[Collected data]
-- -- --

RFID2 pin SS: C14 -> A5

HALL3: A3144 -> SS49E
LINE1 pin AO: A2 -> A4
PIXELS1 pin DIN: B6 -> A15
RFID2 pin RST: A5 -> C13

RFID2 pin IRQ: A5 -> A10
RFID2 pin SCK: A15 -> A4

-- -- --

Each line of the records belongs in the answer, reproduced exactly.

SOLUTION TO THIS TASK —
RFID2 pin SS: C14 -> A5

HALL3: A3144 -> SS49E
LINE1 pin AO: A2 -> A4
PIXELS1 pin DIN: B6 -> A15
RFID2 pin RST: A5 -> C13

RFID2 pin IRQ: A5 -> A10
RFID2 pin SCK: A15 -> A4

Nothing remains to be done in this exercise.